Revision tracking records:

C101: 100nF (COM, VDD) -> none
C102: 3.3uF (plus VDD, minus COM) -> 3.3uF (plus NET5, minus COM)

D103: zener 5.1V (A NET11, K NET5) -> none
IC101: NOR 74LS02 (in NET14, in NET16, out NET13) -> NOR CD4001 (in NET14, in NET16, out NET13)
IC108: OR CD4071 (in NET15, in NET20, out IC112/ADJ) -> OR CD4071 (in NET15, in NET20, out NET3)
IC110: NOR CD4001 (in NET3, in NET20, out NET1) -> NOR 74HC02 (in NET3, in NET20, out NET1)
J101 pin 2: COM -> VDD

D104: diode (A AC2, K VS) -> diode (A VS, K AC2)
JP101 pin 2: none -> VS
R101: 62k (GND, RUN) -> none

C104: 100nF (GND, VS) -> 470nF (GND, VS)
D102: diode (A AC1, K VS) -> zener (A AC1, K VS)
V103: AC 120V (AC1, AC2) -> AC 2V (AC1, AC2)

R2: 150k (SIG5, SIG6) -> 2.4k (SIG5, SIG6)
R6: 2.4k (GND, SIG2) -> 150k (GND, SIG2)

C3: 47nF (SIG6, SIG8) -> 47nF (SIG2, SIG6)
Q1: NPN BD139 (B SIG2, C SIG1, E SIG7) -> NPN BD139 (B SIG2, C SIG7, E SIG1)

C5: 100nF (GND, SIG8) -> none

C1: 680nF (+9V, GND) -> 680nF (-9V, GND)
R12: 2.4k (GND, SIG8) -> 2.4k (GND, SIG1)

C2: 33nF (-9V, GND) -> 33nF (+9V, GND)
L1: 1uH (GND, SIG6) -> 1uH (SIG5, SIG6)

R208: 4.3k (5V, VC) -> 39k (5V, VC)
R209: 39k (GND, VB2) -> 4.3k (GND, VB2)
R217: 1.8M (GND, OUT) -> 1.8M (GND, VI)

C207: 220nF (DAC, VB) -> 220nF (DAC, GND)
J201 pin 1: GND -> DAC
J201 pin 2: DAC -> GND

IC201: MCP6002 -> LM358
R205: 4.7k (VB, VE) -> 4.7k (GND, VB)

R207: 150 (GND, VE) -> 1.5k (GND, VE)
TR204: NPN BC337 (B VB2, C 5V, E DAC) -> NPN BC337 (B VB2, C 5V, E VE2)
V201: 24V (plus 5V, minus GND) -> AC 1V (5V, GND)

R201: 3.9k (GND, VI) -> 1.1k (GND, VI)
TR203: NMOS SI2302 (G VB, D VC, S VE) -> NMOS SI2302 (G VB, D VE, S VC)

> What is needed
Please write out every record shown above exactly as it reads.

> Answer for the task
C101: 100nF (COM, VDD) -> none
C102: 3.3uF (plus VDD, minus COM) -> 3.3uF (plus NET5, minus COM)

D103: zener 5.1V (A NET11, K NET5) -> none
IC101: NOR 74LS02 (in NET14, in NET16, out NET13) -> NOR CD4001 (in NET14, in NET16, out NET13)
IC108: OR CD4071 (in NET15, in NET20, out IC112/ADJ) -> OR CD4071 (in NET15, in NET20, out NET3)
IC110: NOR CD4001 (in NET3, in NET20, out NET1) -> NOR 74HC02 (in NET3, in NET20, out NET1)
J101 pin 2: COM -> VDD

D104: diode (A AC2, K VS) -> diode (A VS, K AC2)
JP101 pin 2: none -> VS
R101: 62k (GND, RUN) -> none

C104: 100nF (GND, VS) -> 470nF (GND, VS)
D102: diode (A AC1, K VS) -> zener (A AC1, K VS)
V103: AC 120V (AC1, AC2) -> AC 2V (AC1, AC2)

R2: 150k (SIG5, SIG6) -> 2.4k (SIG5, SIG6)
R6: 2.4k (GND, SIG2) -> 150k (GND, SIG2)

C3: 47nF (SIG6, SIG8) -> 47nF (SIG2, SIG6)
Q1: NPN BD139 (B SIG2, C SIG1, E SIG7) -> NPN BD139 (B SIG2, C SIG7, E SIG1)

C5: 100nF (GND, SIG8) -> none

C1: 680nF (+9V, GND) -> 680nF (-9V, GND)
R12: 2.4k (GND, SIG8) -> 2.4k (GND, SIG1)

C2: 33nF (-9V, GND) -> 33nF (+9V, GND)
L1: 1uH (GND, SIG6) -> 1uH (SIG5, SIG6)

R208: 4.3k (5V, VC) -> 39k (5V, VC)
R209: 39k (GND, VB2) -> 4.3k (GND, VB2)
R217: 1.8M (GND, OUT) -> 1.8M (GND, VI)

C207: 220nF (DAC, VB) -> 220nF (DAC, GND)
J201 pin 1: GND -> DAC
J201 pin 2: DAC -> GND

IC201: MCP6002 -> LM358
R205: 4.7k (VB, VE) -> 4.7k (GND, VB)

R207: 150 (GND, VE) -> 1.5k (GND, VE)
TR204: NPN BC337 (B VB2, C 5V, E DAC) -> NPN BC337 (B VB2, C 5V, E VE2)
V201: 24V (plus 5V, minus GND) -> AC 1V (5V, GND)

R201: 3.9k (GND, VI) -> 1.1k (GND, VI)
TR203: NMOS SI2302 (G VB, D VC, S VE) -> NMOS SI2302 (G VB, D VE, S VC)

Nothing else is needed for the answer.